• [What you have to do] In the records below, the line with "blue brick A5:D5" opens the range and the line with "blue slope F9:H9" closes it; print that range exactly and nothing else.

• [Data to process]
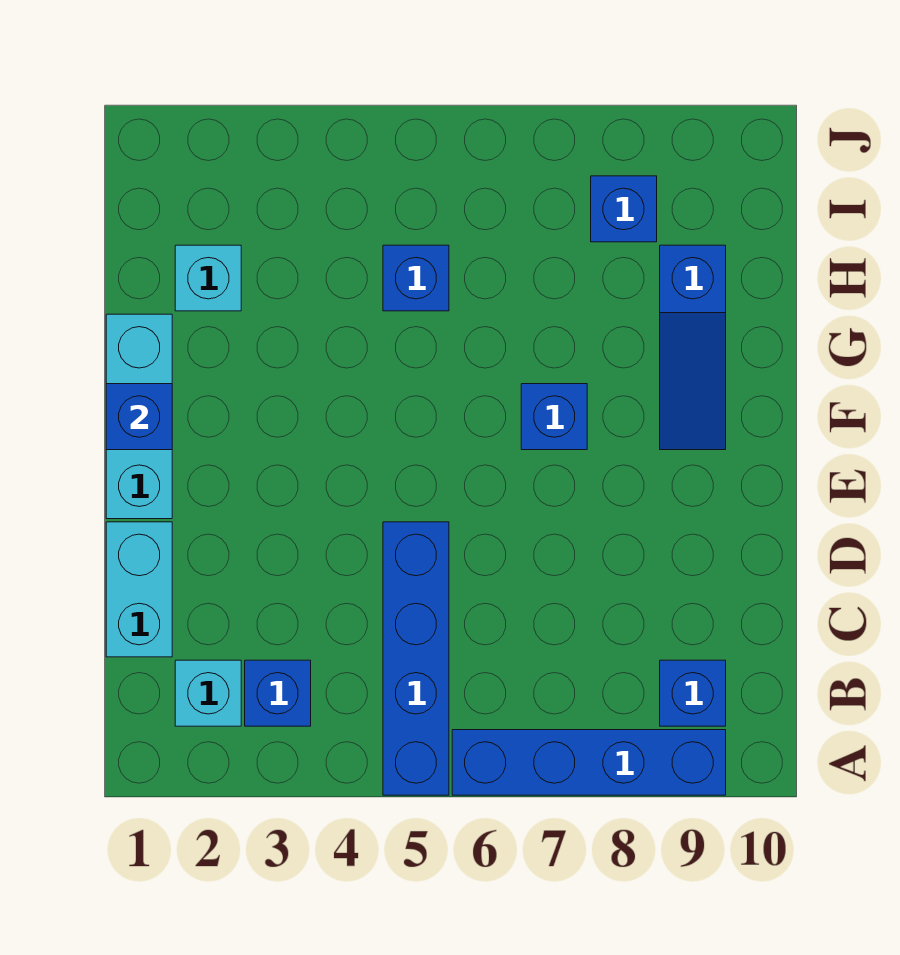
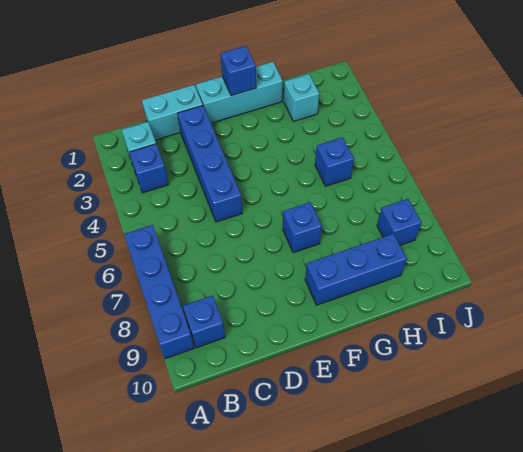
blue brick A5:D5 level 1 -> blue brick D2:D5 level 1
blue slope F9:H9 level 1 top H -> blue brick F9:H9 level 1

==

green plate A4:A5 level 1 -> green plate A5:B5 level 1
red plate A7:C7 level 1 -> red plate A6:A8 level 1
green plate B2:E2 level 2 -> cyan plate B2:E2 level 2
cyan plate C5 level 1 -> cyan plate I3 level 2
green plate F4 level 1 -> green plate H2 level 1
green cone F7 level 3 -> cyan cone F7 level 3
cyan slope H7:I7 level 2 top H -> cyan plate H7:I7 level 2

...

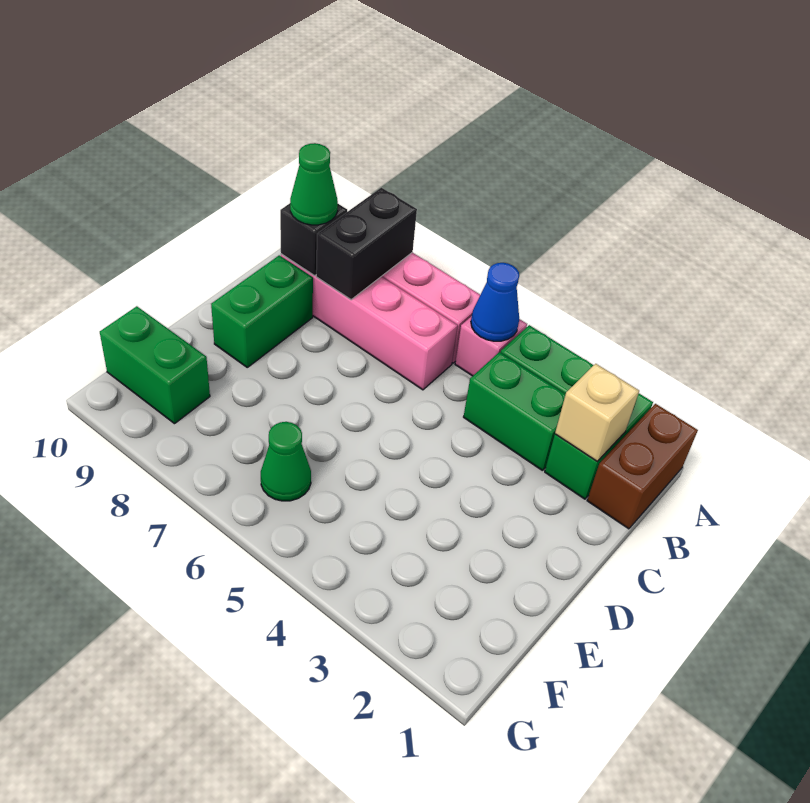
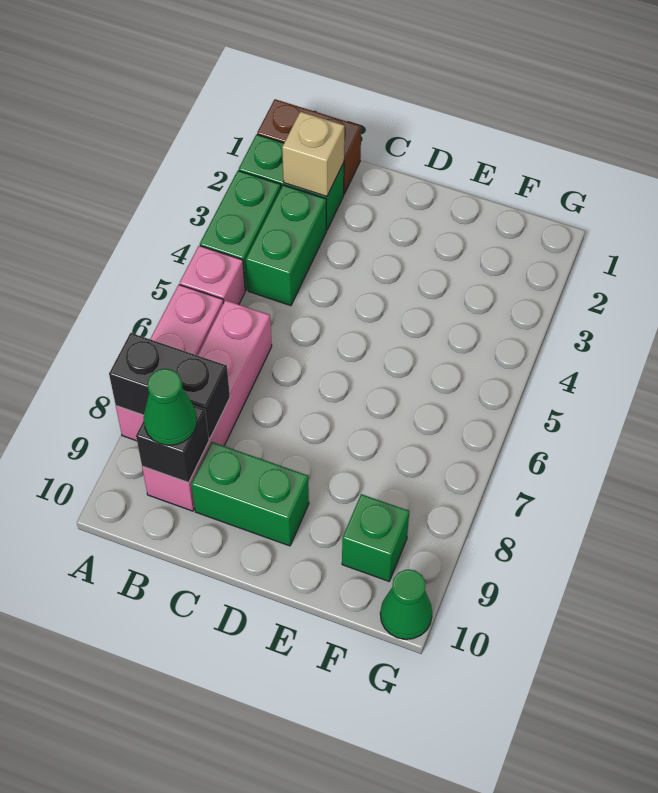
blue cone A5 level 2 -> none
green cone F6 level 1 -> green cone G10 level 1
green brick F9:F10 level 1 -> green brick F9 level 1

• [Written answer]
blue brick A5:D5 level 1 -> blue brick D2:D5 level 1
blue slope F9:H9 level 1 top H -> blue brick F9:H9 level 1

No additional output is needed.